EXERCISE GOAL:
Each line of the data must be written out again verbatim; no image belongs in the copy.

DATA EXCERPTS:
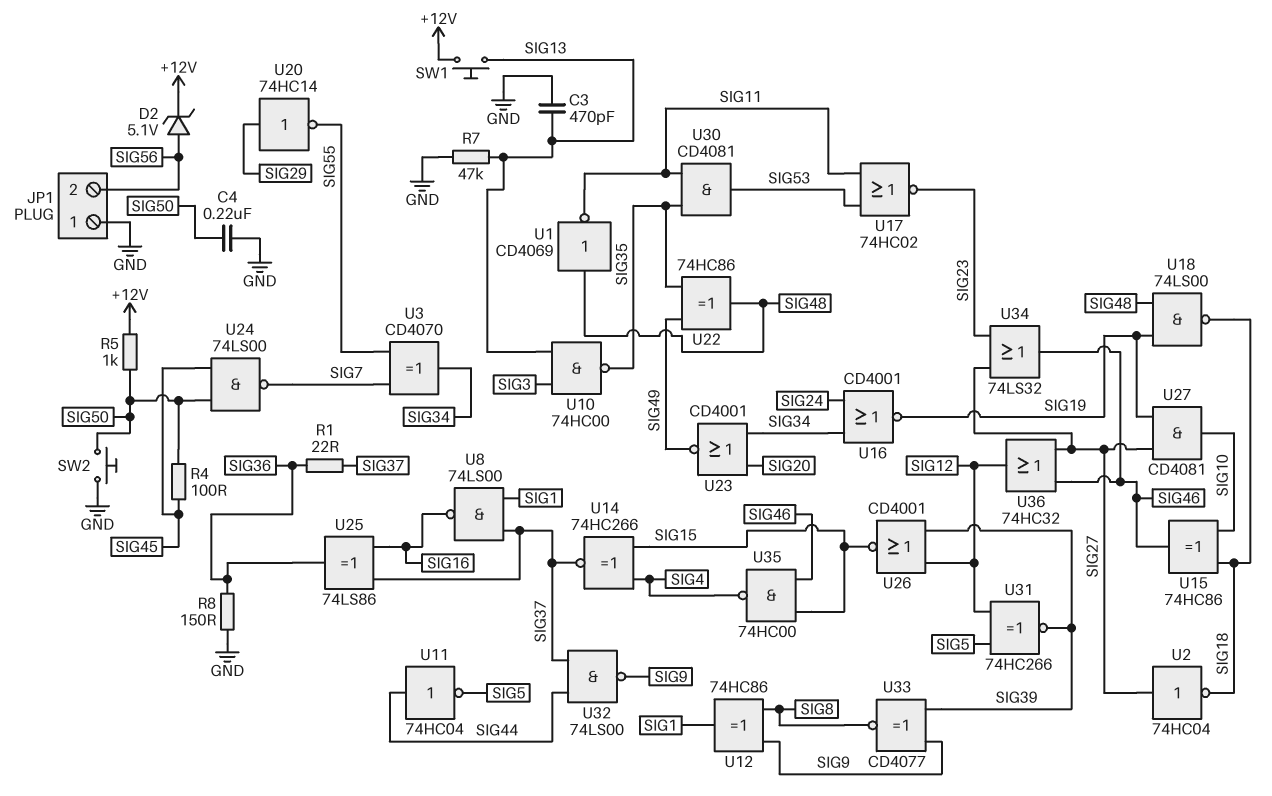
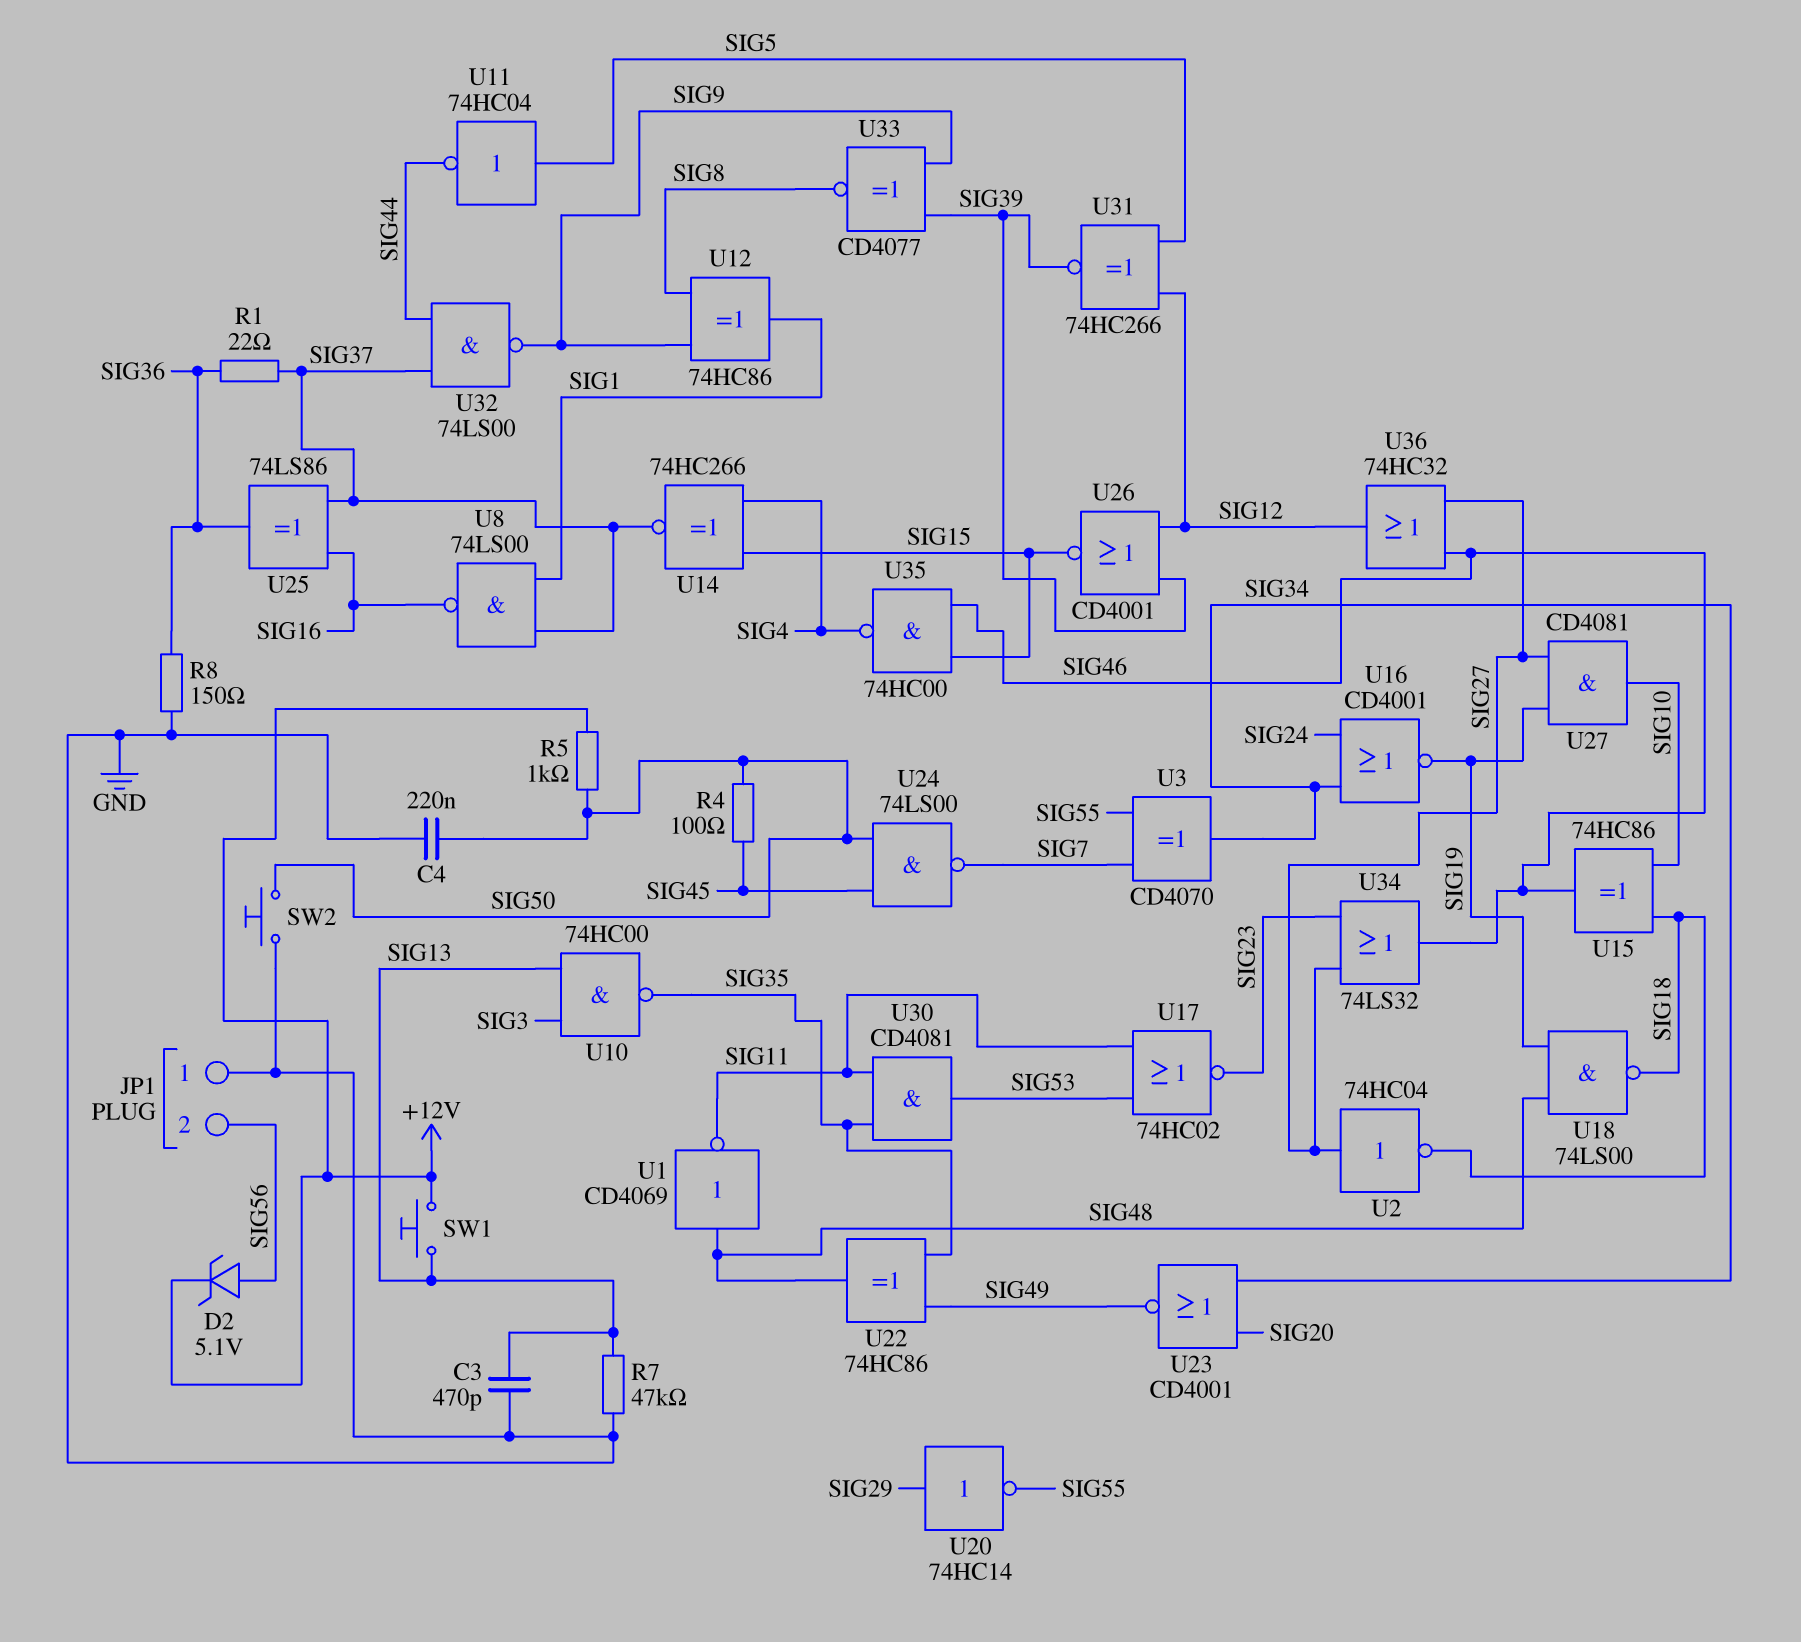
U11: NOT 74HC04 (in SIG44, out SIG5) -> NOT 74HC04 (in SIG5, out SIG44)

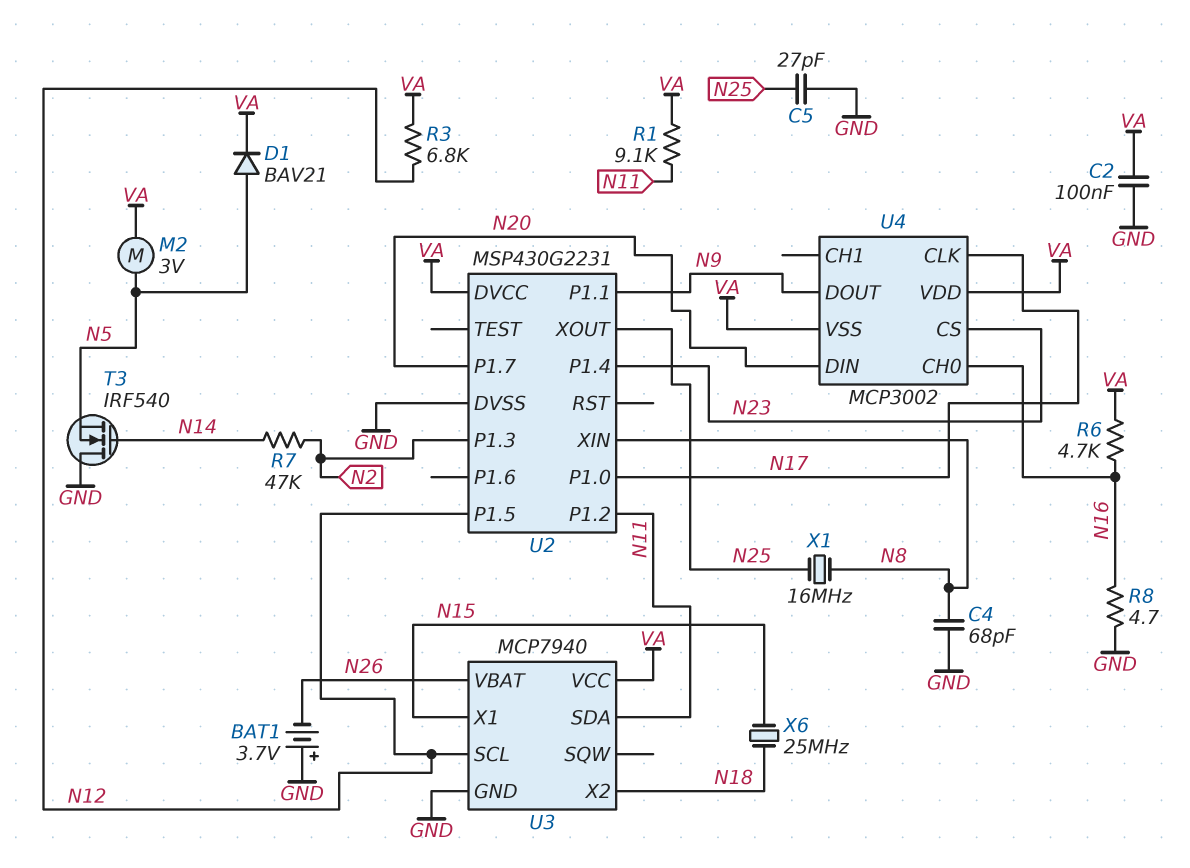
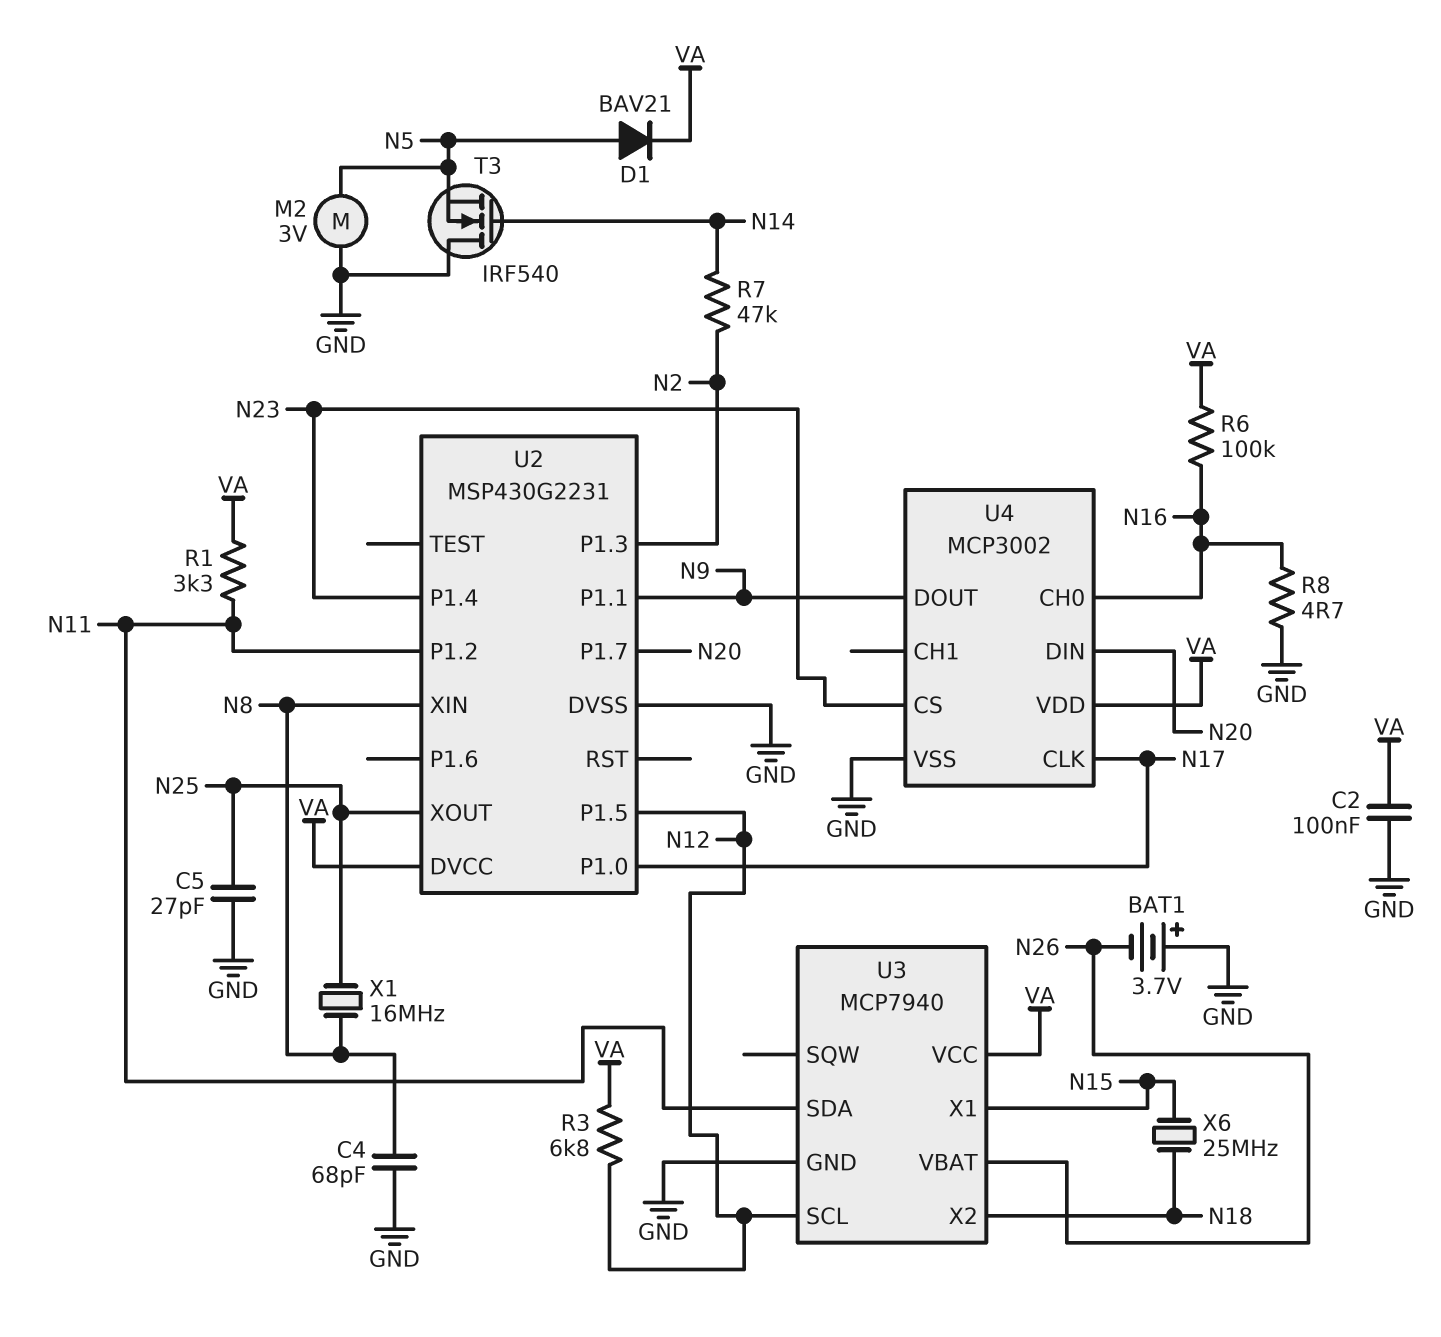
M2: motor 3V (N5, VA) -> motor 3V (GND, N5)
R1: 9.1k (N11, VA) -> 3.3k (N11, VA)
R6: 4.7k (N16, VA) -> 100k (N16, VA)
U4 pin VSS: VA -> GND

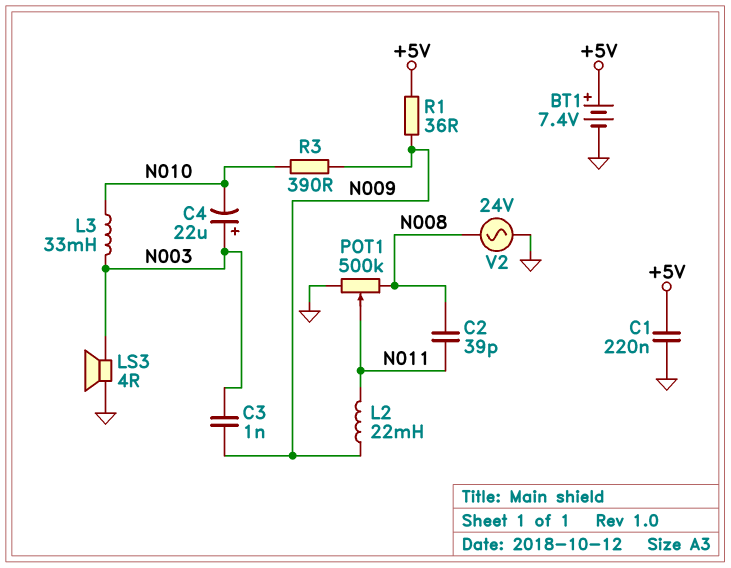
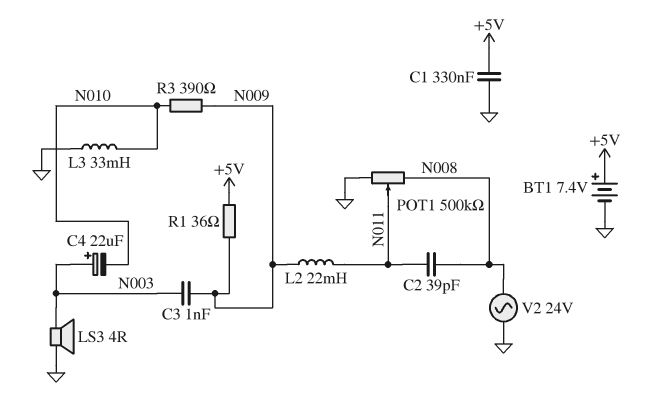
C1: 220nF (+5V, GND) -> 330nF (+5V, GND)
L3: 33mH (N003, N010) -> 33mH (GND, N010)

SOLVED EXERCISE:
U11: NOT 74HC04 (in SIG44, out SIG5) -> NOT 74HC04 (in SIG5, out SIG44)

M2: motor 3V (N5, VA) -> motor 3V (GND, N5)
R1: 9.1k (N11, VA) -> 3.3k (N11, VA)
R6: 4.7k (N16, VA) -> 100k (N16, VA)
U4 pin VSS: VA -> GND

C1: 220nF (+5V, GND) -> 330nF (+5V, GND)
L3: 33mH (N003, N010) -> 33mH (GND, N010)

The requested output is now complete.